Items listed in a dataset:
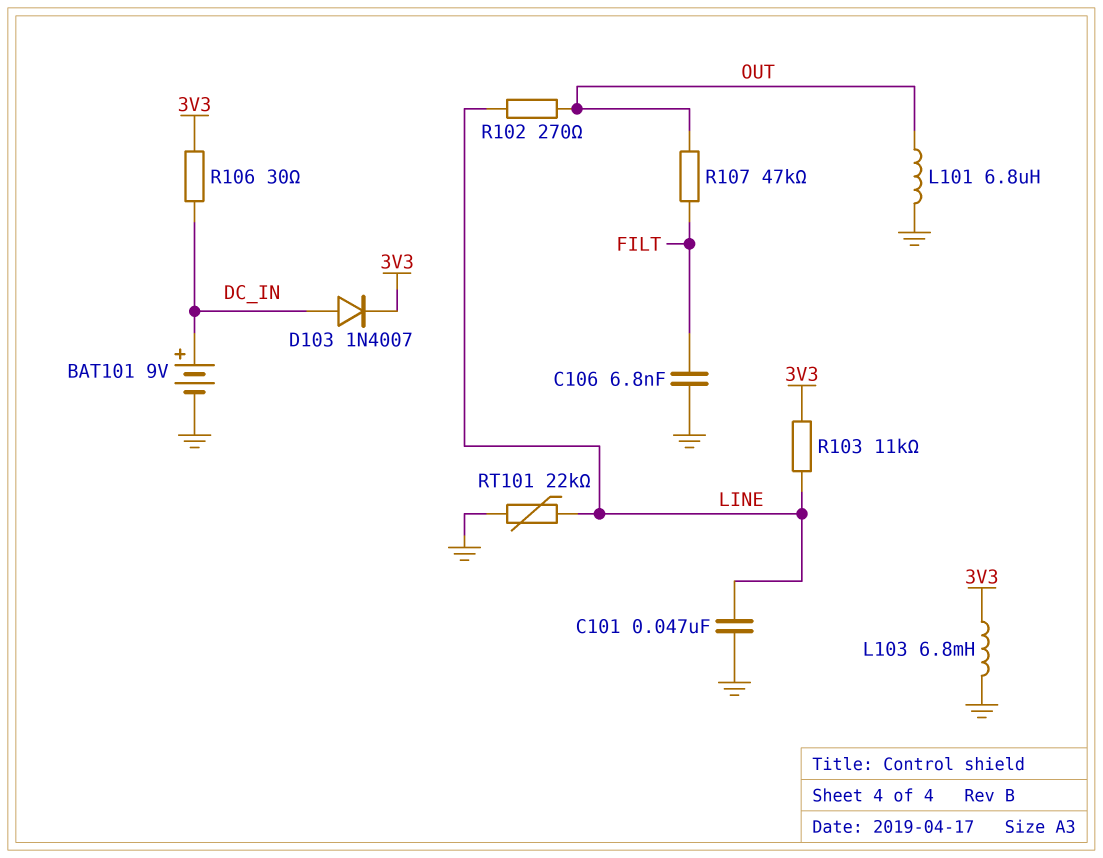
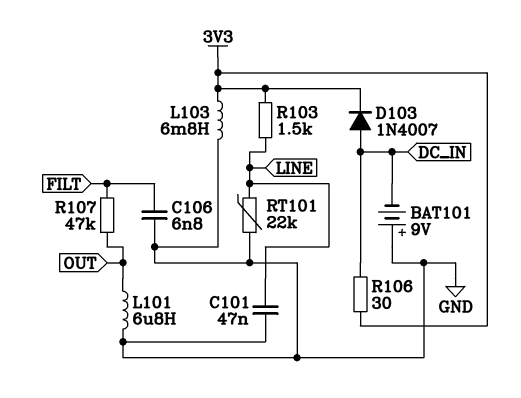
BAT101: 9V (plus DC_IN, minus GND) -> 9V (plus GND, minus DC_IN)
R102: 270 (LINE, OUT) -> none
R103: 11k (3V3, LINE) -> 1.5k (3V3, LINE)

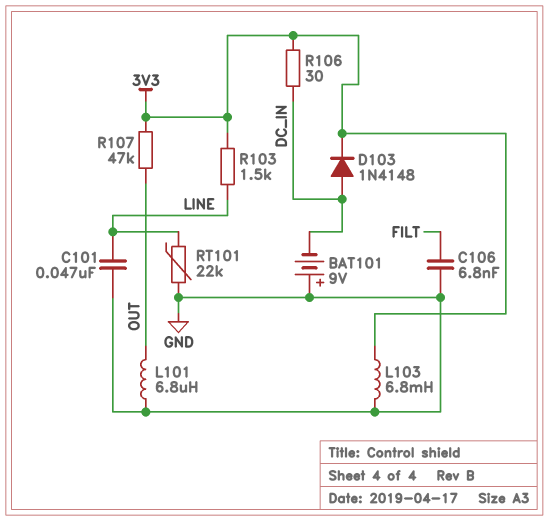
D103: diode 1N4007 (A DC_IN, K 3V3) -> diode 1N4148 (A DC_IN, K 3V3)
R107: 47k (FILT, OUT) -> 47k (3V3, OUT)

▶ TASK PROMPT
Although the records contain pictures, the copy should hold only their text, reproduced exactly.

▶ ANSWER AREA
BAT101: 9V (plus DC_IN, minus GND) -> 9V (plus GND, minus DC_IN)
R102: 270 (LINE, OUT) -> none
R103: 11k (3V3, LINE) -> 1.5k (3V3, LINE)

D103: diode 1N4007 (A DC_IN, K 3V3) -> diode 1N4148 (A DC_IN, K 3V3)
R107: 47k (FILT, OUT) -> 47k (3V3, OUT)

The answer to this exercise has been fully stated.